Aim of the exercise: Using the listing below, give the number of lines in which the string "vase" appears, and nothing else.

Record excerpts:
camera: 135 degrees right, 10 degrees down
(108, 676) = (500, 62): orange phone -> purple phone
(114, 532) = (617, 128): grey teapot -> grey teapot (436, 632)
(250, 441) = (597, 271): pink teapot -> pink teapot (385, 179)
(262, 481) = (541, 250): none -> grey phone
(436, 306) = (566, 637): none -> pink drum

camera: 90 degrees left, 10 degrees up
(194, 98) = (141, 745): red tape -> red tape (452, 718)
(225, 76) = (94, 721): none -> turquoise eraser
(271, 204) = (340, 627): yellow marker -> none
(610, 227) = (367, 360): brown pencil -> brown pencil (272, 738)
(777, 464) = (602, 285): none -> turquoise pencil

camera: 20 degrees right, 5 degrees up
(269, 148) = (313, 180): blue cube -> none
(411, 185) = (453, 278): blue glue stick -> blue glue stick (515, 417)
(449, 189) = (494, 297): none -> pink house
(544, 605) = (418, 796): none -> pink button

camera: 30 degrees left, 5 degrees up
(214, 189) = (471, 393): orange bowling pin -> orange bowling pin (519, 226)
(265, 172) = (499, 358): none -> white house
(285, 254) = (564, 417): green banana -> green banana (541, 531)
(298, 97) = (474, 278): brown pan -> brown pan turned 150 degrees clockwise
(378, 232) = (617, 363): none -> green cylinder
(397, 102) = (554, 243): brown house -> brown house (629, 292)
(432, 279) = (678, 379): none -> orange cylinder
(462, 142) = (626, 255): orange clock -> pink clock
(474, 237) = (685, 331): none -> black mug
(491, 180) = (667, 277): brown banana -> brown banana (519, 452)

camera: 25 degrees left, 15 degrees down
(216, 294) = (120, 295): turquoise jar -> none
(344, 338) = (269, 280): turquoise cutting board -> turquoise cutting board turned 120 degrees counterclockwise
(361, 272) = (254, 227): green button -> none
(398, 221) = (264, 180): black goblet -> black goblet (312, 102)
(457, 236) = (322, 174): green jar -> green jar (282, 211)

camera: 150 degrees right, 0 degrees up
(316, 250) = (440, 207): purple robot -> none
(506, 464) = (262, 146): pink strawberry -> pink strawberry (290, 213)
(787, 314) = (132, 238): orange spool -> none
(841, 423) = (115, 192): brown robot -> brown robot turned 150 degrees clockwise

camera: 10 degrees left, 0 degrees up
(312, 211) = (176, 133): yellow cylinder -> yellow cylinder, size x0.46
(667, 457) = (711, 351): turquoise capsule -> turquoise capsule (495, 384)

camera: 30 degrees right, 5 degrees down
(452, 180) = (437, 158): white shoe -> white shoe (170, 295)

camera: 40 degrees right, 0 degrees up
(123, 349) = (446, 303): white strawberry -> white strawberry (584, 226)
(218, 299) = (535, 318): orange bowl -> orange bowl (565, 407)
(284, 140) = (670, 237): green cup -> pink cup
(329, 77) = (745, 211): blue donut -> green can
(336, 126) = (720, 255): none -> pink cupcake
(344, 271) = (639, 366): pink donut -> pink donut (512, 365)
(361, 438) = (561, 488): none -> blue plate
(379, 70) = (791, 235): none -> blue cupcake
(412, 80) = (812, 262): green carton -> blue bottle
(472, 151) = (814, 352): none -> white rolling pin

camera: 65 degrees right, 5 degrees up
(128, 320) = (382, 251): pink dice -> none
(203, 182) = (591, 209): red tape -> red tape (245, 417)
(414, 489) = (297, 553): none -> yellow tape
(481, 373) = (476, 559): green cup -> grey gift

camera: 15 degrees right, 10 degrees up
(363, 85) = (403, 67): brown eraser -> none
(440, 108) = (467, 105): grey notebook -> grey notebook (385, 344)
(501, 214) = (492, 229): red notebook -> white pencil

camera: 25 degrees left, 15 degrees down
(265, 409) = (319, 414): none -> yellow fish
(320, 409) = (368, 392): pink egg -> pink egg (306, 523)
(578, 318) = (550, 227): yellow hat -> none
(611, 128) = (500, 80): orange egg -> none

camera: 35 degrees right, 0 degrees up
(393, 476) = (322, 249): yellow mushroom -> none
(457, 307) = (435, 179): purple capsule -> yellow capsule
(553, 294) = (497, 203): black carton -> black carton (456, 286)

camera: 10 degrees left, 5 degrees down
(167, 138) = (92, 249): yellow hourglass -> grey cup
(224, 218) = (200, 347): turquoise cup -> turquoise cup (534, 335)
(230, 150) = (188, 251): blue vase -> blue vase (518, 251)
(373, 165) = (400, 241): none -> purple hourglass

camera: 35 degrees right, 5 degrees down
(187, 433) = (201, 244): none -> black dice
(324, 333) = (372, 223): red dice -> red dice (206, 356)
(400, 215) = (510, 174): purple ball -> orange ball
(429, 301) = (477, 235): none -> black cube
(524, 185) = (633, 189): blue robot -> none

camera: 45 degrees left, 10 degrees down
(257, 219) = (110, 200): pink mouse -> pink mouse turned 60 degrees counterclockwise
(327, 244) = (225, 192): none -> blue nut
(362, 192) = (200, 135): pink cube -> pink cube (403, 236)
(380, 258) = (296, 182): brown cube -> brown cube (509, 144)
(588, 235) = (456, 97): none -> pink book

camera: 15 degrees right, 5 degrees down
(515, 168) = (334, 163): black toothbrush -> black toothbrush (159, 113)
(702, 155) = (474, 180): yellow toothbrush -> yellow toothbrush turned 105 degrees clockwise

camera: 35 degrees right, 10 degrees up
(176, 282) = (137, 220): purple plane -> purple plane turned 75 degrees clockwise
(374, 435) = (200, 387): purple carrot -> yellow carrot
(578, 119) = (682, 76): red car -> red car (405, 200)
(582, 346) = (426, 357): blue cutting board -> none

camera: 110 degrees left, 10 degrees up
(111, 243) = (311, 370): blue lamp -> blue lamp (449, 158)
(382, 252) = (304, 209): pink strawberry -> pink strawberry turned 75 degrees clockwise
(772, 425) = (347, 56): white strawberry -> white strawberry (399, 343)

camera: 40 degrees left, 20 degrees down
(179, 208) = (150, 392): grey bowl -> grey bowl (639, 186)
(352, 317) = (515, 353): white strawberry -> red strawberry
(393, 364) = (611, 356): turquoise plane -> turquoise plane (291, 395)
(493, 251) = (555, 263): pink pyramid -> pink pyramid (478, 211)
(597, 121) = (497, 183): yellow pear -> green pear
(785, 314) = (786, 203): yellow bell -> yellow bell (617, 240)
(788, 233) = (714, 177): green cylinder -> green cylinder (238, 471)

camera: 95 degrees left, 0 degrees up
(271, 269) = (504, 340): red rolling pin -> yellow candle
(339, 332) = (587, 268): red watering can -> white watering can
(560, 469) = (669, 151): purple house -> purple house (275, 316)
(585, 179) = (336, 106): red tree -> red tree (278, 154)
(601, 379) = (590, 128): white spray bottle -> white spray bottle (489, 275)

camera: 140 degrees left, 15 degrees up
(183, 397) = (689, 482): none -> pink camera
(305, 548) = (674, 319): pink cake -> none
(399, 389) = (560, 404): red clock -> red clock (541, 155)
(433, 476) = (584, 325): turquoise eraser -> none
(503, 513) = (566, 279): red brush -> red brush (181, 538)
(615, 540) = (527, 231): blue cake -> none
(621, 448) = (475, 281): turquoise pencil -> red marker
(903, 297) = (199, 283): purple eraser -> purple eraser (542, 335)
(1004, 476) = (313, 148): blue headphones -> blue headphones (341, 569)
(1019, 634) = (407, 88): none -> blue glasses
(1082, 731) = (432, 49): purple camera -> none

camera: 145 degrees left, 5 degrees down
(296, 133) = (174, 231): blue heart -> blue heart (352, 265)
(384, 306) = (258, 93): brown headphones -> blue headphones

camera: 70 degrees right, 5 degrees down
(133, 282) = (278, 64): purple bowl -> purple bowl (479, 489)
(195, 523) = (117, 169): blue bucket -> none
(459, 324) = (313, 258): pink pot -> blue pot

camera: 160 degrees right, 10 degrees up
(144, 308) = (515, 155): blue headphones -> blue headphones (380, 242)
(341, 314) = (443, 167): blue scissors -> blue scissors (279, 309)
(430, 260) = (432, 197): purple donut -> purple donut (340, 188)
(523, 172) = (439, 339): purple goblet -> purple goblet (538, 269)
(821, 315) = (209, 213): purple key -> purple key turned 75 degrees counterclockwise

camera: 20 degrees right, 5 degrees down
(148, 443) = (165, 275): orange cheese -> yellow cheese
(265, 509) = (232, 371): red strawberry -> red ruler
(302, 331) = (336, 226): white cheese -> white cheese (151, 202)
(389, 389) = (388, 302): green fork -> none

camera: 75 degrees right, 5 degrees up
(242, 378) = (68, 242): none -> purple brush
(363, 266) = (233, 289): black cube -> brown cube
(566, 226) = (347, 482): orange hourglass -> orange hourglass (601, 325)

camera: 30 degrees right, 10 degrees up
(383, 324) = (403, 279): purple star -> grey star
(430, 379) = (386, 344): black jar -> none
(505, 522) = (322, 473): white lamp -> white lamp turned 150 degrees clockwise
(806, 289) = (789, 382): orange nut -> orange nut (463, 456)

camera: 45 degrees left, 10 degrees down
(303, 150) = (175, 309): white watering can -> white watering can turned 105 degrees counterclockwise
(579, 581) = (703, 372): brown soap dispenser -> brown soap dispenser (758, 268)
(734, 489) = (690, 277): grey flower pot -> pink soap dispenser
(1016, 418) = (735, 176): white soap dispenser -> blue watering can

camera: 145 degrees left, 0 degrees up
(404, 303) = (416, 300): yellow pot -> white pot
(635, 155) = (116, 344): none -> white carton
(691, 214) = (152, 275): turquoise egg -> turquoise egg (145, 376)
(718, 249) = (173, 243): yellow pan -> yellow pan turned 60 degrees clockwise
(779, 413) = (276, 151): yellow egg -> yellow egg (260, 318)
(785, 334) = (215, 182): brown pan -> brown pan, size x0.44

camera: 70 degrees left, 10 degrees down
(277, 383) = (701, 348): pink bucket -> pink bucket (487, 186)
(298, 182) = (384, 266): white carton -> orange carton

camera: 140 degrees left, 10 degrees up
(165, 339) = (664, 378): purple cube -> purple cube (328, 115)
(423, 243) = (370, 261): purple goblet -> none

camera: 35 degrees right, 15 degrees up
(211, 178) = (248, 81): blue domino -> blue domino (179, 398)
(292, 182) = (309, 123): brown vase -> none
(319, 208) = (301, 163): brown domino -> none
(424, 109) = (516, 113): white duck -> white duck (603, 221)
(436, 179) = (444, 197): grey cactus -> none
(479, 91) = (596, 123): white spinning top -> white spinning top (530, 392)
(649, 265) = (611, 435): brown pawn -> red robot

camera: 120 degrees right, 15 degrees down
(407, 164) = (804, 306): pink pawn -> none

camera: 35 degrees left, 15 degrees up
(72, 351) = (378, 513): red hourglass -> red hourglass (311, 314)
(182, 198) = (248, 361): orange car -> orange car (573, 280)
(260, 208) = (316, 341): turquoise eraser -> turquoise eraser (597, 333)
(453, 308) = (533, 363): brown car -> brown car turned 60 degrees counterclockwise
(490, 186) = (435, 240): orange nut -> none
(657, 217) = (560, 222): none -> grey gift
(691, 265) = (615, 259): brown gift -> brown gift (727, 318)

Written reply: 2